▸ **Required action**
Restate word for word all of the lines below, with each image left out.

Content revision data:
***

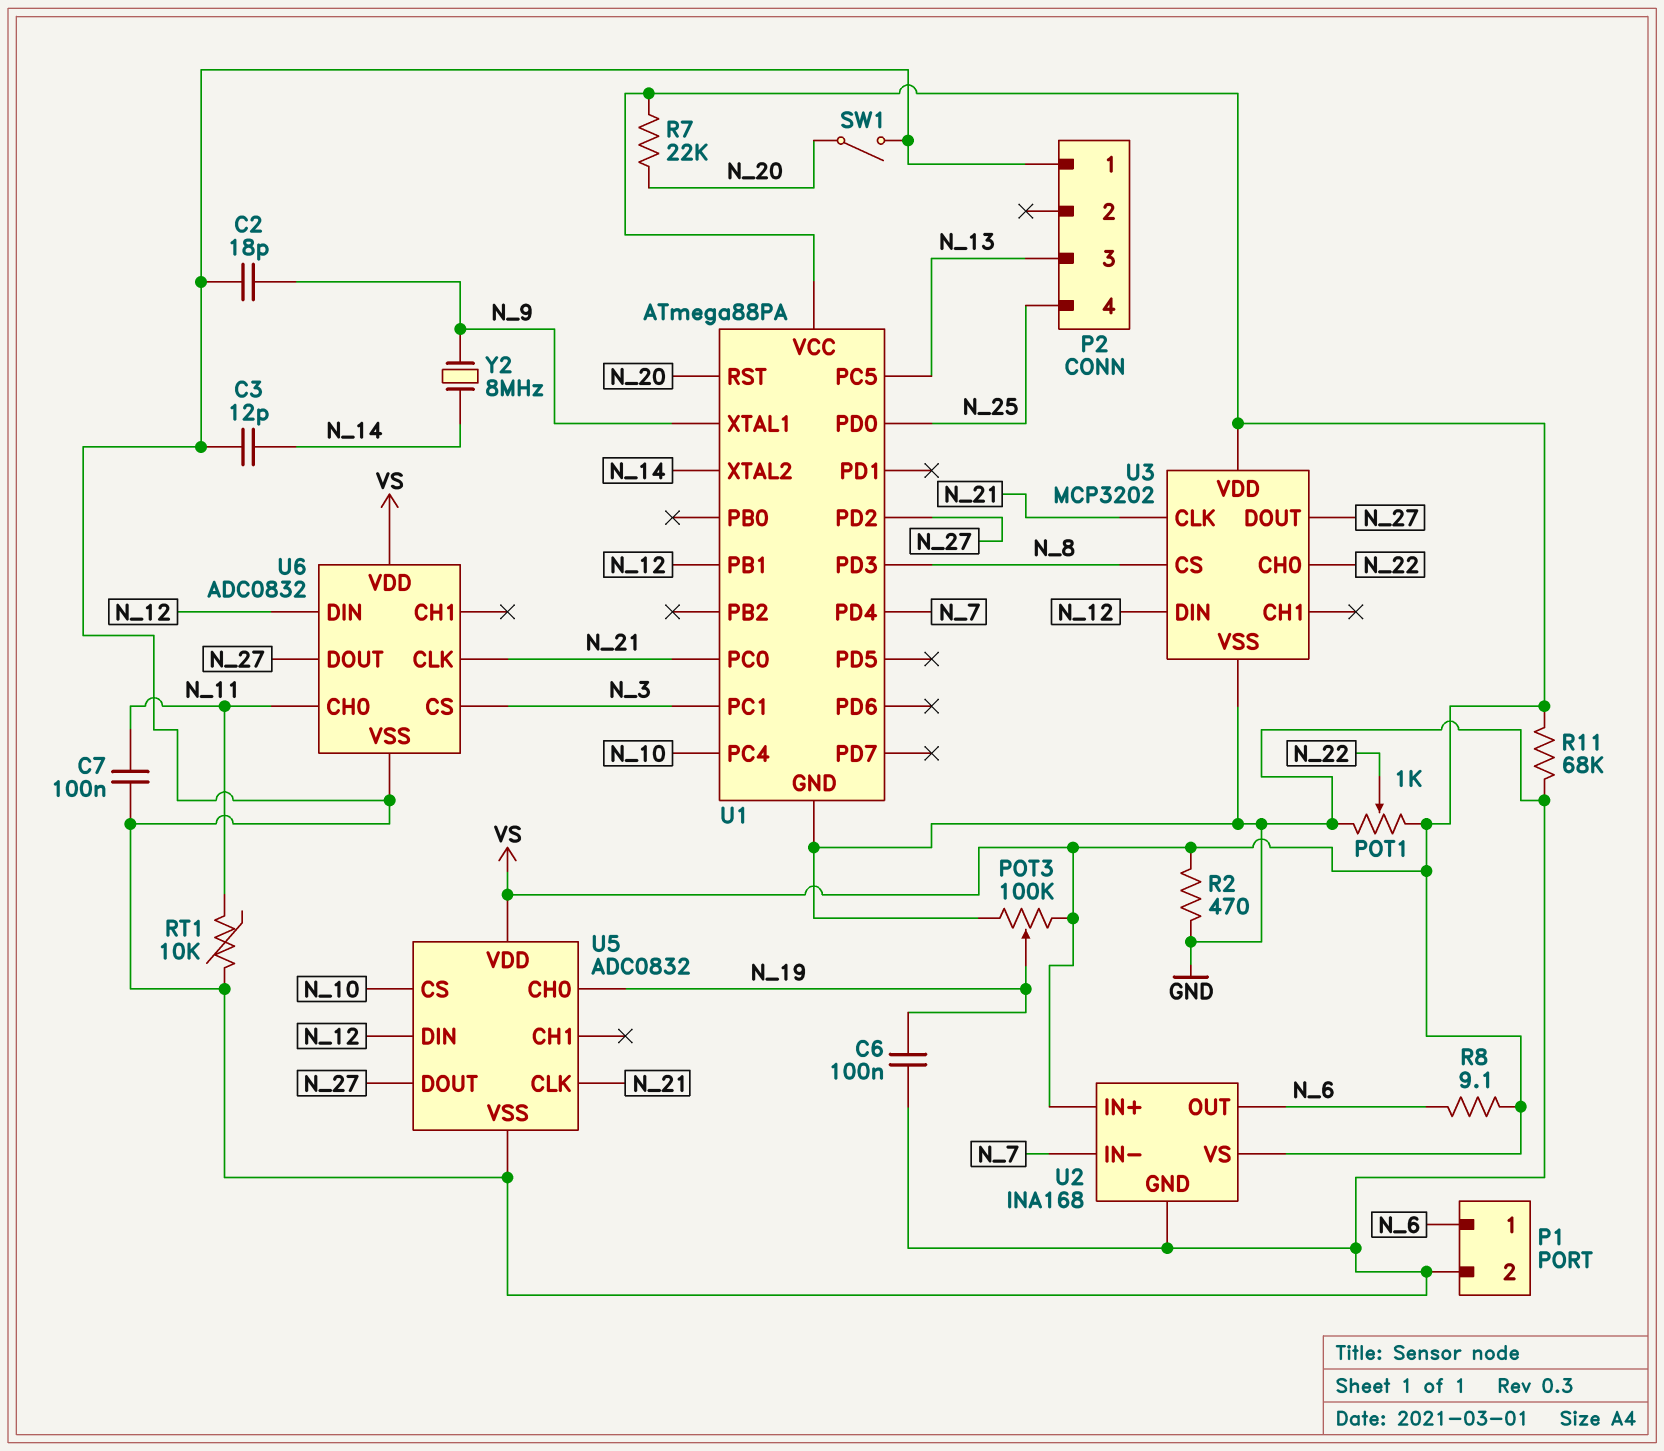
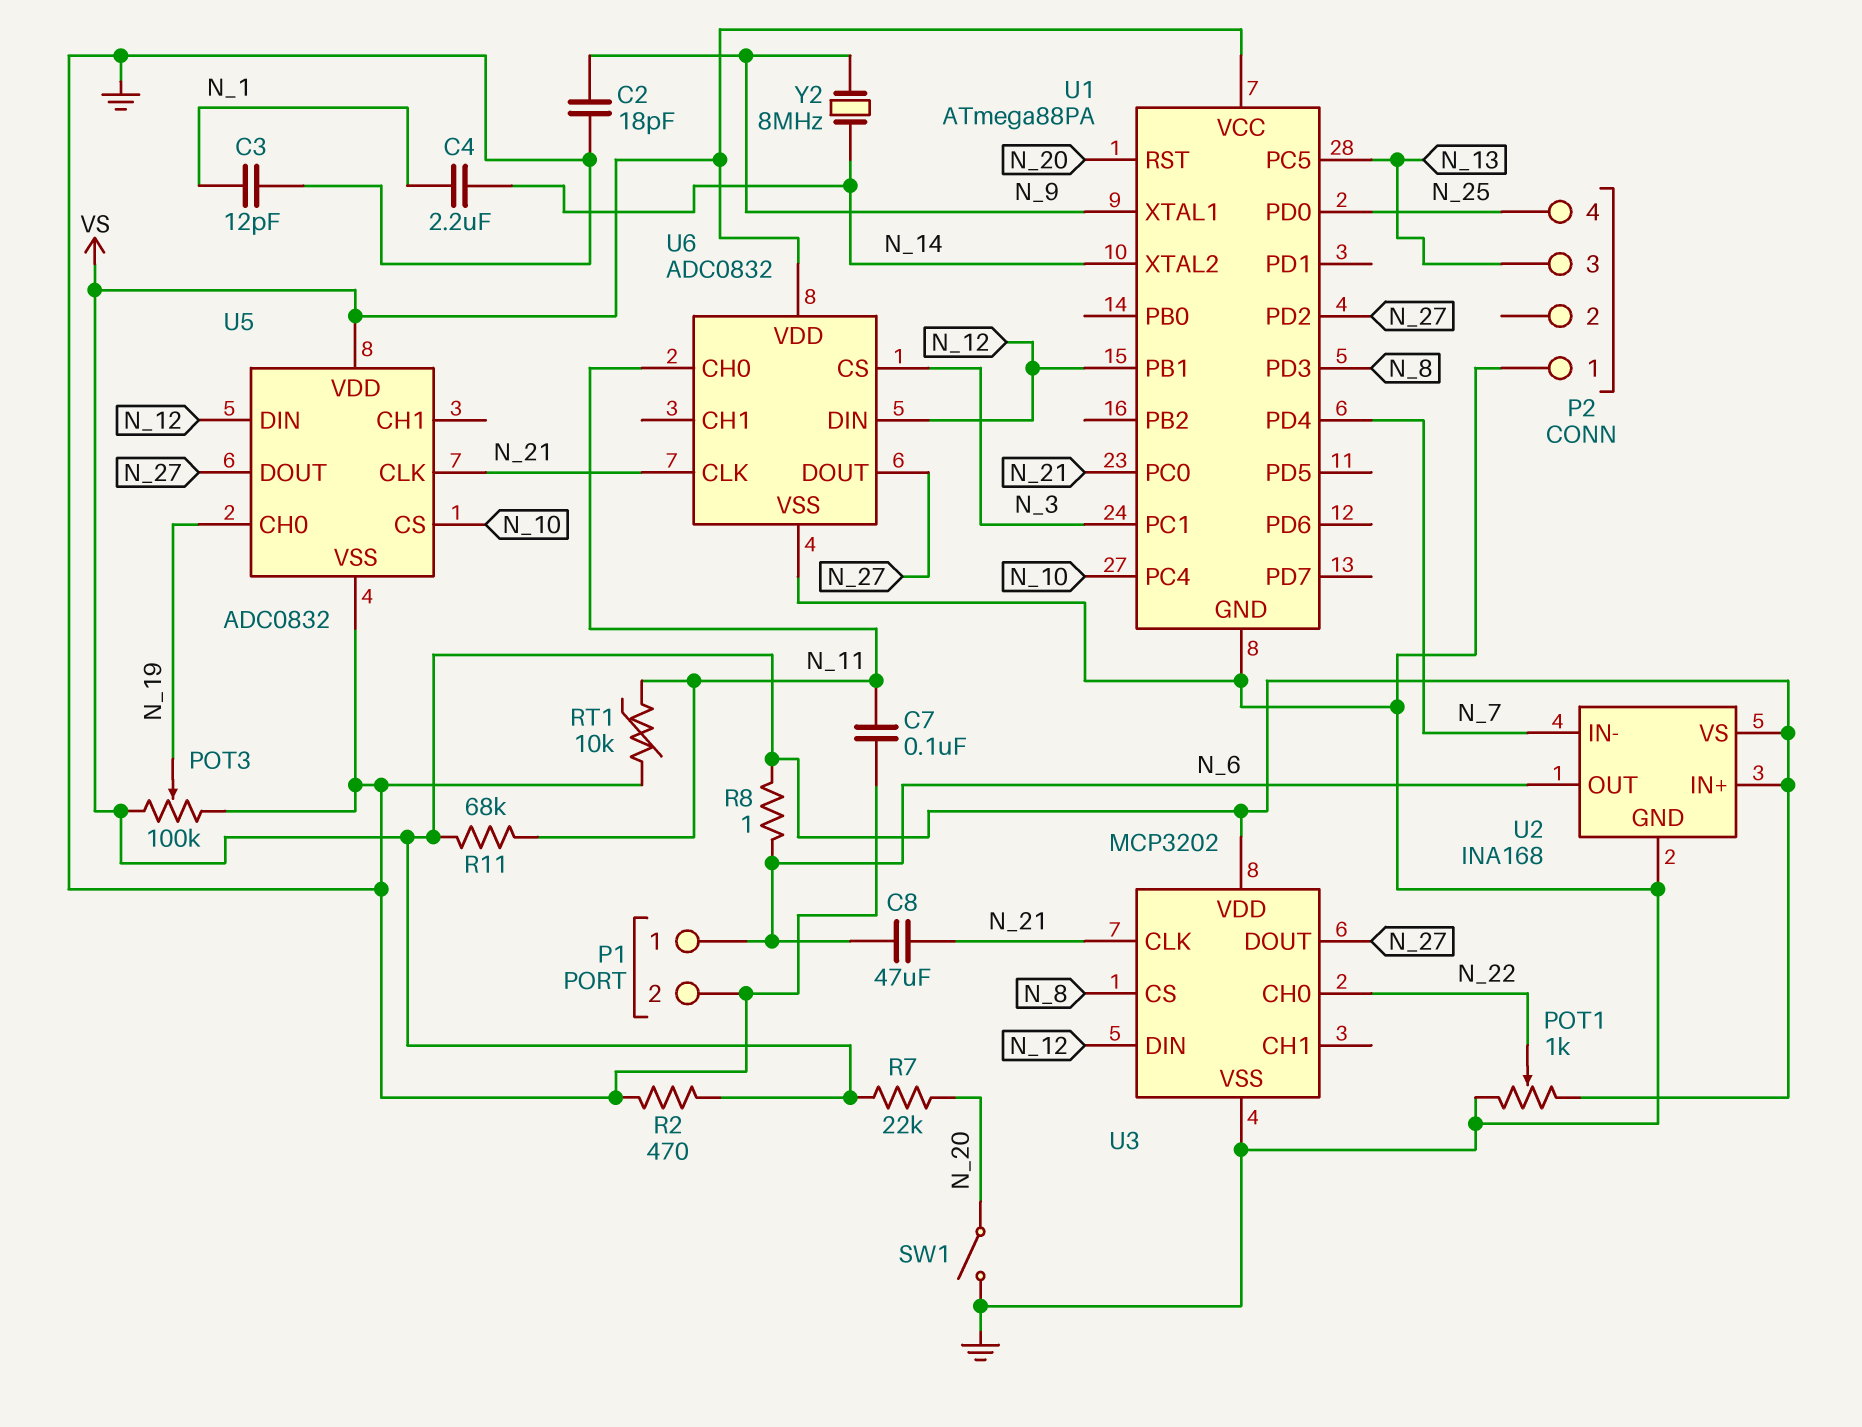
C3: 12pF (GND, N_14) -> 12pF (GND, N_1)
C4: none -> 2.2uF (N_1, N_14)
C6: 100nF (GND, N_19) -> none
C8: none -> 47uF (N_6, N_21)
R8: 9.1 (N_6, VS) -> 1 (N_6, VS)
R11: 68k (GND, VS) -> 68k (N_11, VS)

***

▸ **Expected answer**
C3: 12pF (GND, N_14) -> 12pF (GND, N_1)
C4: none -> 2.2uF (N_1, N_14)
C6: 100nF (GND, N_19) -> none
C8: none -> 47uF (N_6, N_21)
R8: 9.1 (N_6, VS) -> 1 (N_6, VS)
R11: 68k (GND, VS) -> 68k (N_11, VS)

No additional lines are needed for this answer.